What the task asks —
The required answer is each line in the entries below where "brick" occurs.

Data under study —
━━━━━━━━
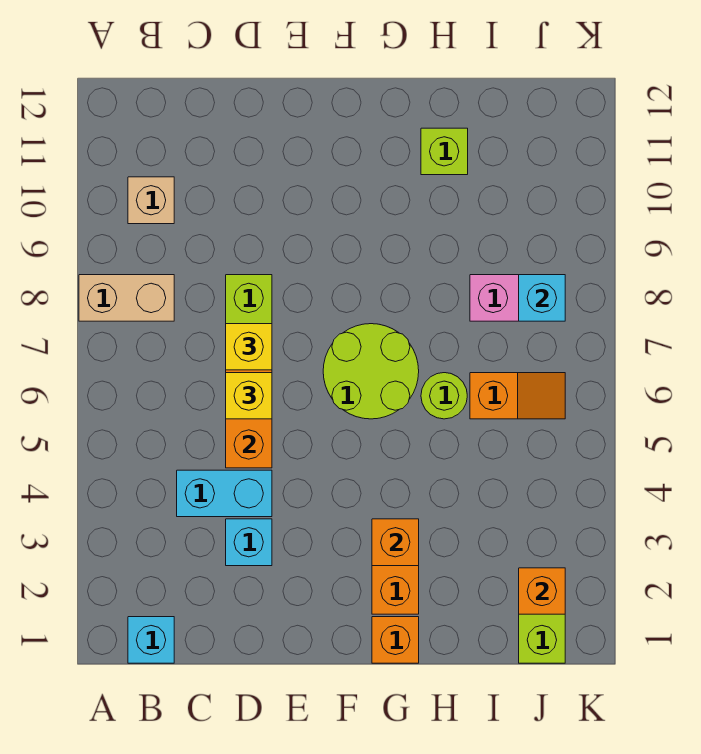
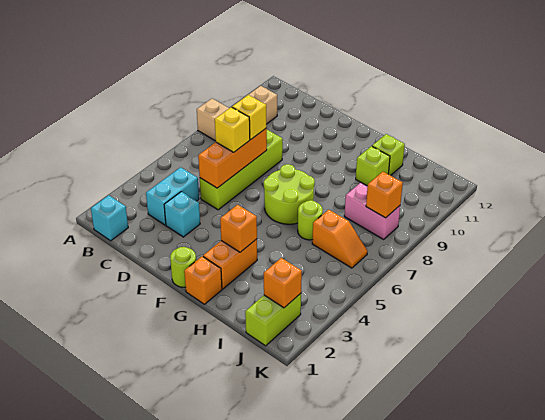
cyan brick C4:D4 level 1 -> cyan brick C3:C4 level 1
none -> lime round brick F1 level 1
none -> lime brick H10 level 1
cyan brick J8 level 2 -> orange brick J8 level 2

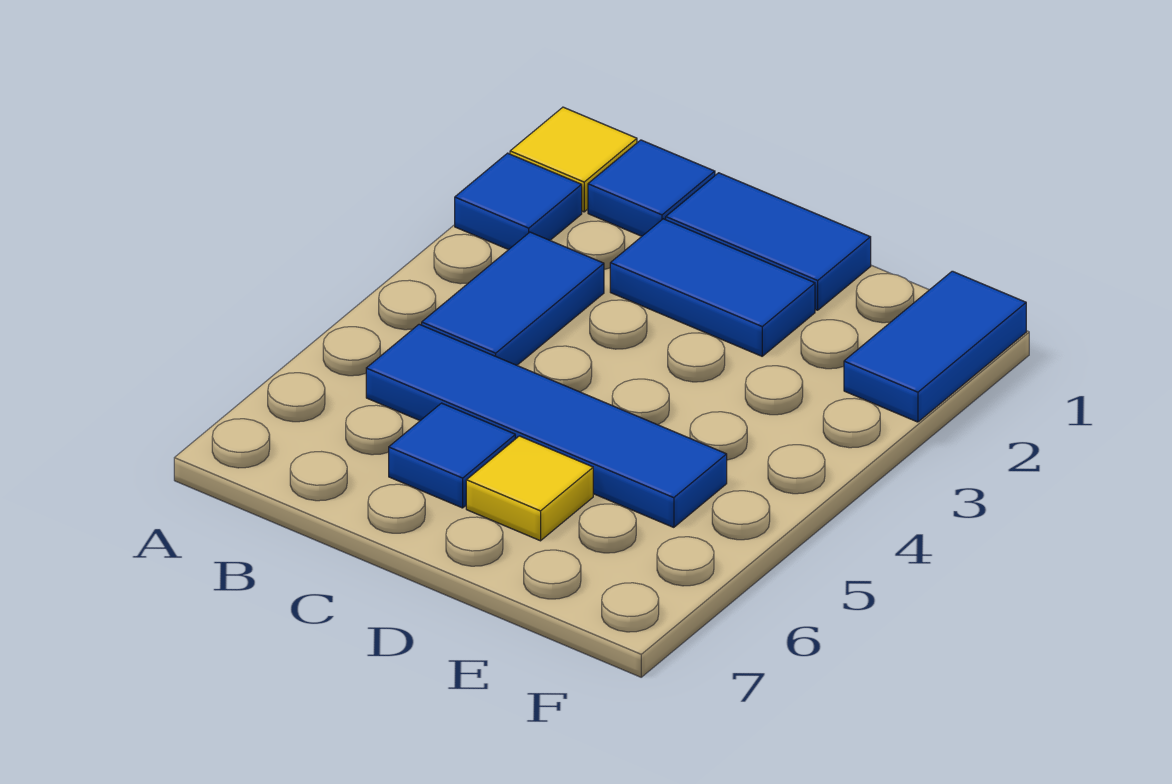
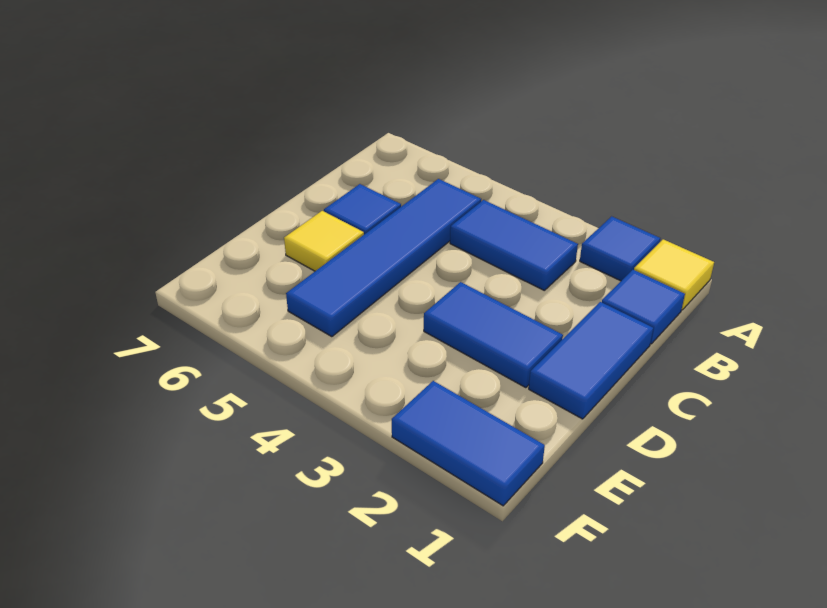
blue tile C2:D2 level 1 -> blue tile D2:D3 level 1

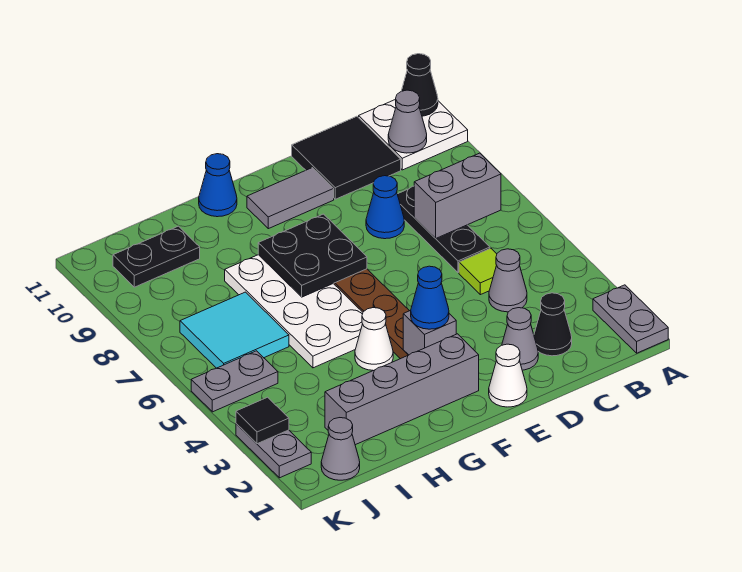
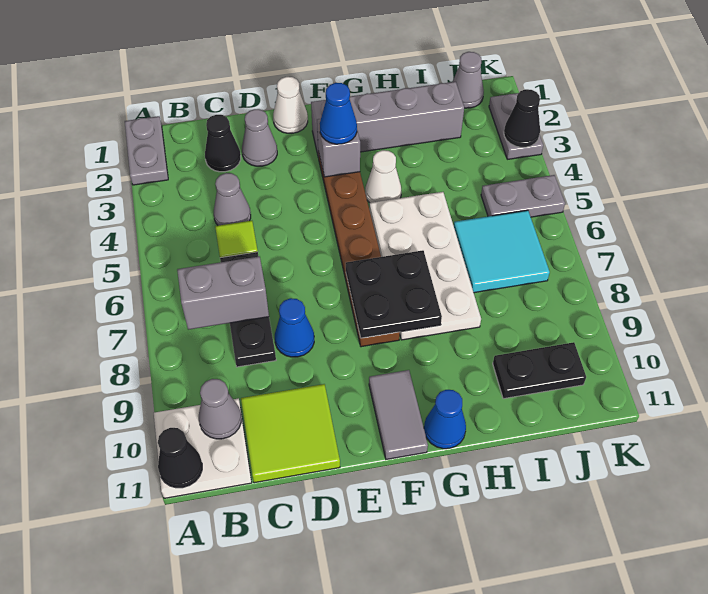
black tile C10:D11 level 1 -> lime tile C10:D11 level 1
grey tile E10:F10 level 1 -> grey tile F10:F11 level 1
black tile K3 level 2 -> black cone K3 level 2

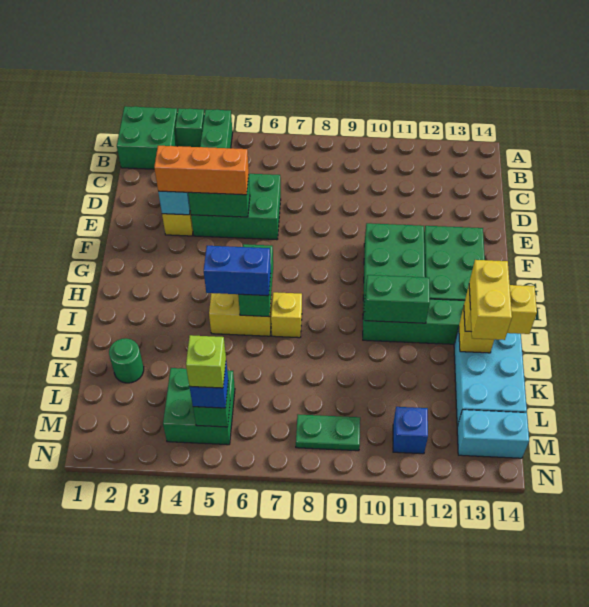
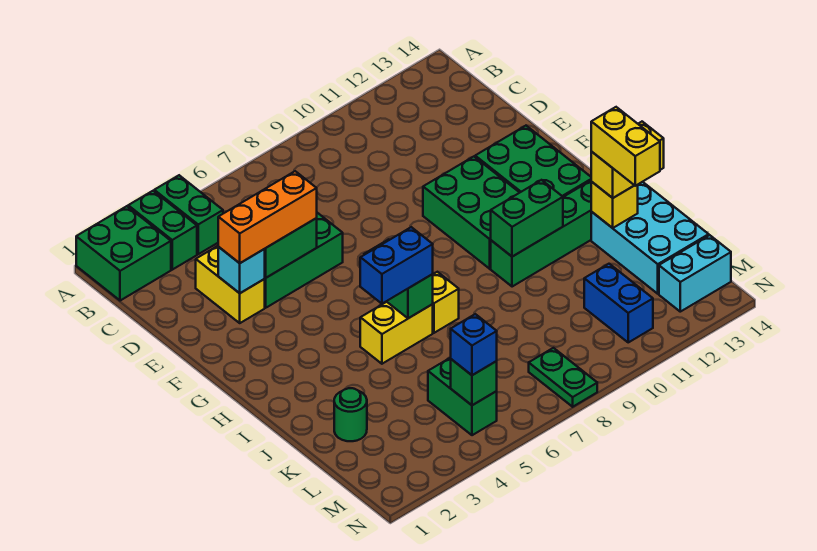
green brick A3 level 1 -> green brick A3:B3 level 1
green brick L4:M5 level 1 -> green brick L5:M5 level 1
lime brick M5 level 4 -> none
green plate M8:M9 level 1 -> green plate M8:N8 level 1
blue brick M11 level 1 -> blue brick L11:M11 level 1

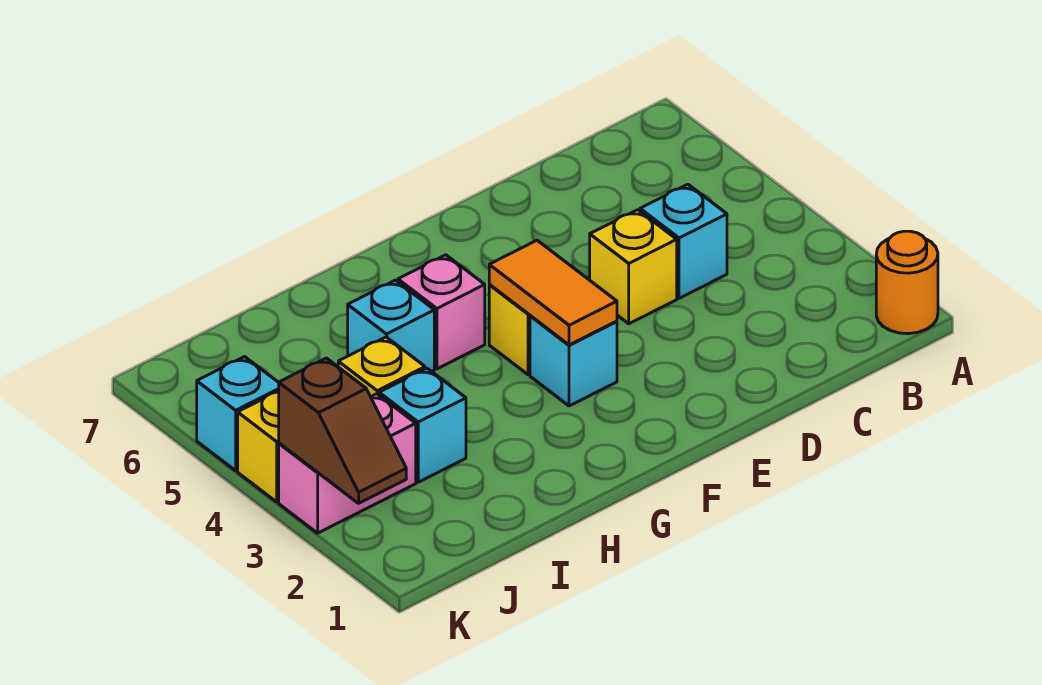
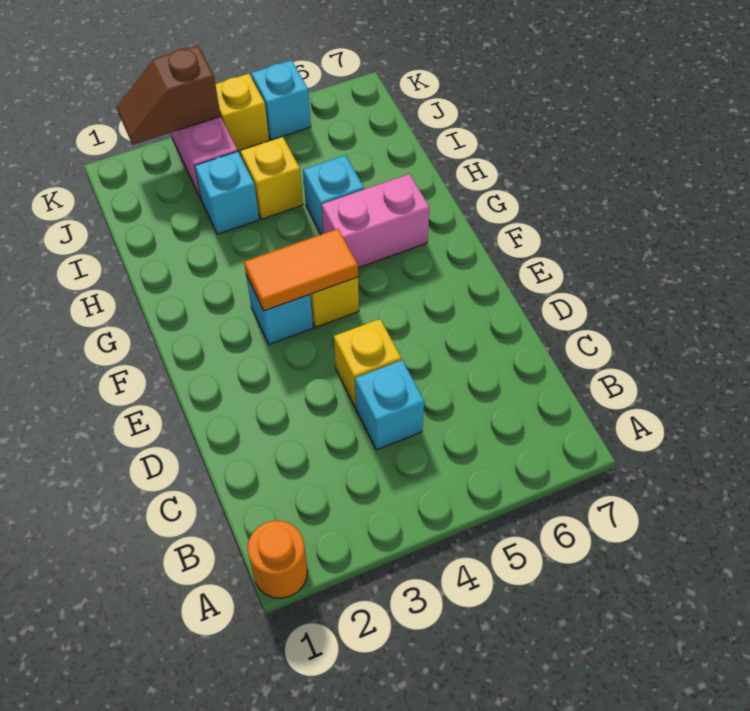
pink brick G5 level 1 -> pink brick G5:G6 level 1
━━━━━━━━
Reply —
cyan brick C4:D4 level 1 -> cyan brick C3:C4 level 1
none -> lime round brick F1 level 1
none -> lime brick H10 level 1
cyan brick J8 level 2 -> orange brick J8 level 2
green brick A3 level 1 -> green brick A3:B3 level 1
green brick L4:M5 level 1 -> green brick L5:M5 level 1
lime brick M5 level 4 -> none
blue brick M11 level 1 -> blue brick L11:M11 level 1
pink brick G5 level 1 -> pink brick G5:G6 level 1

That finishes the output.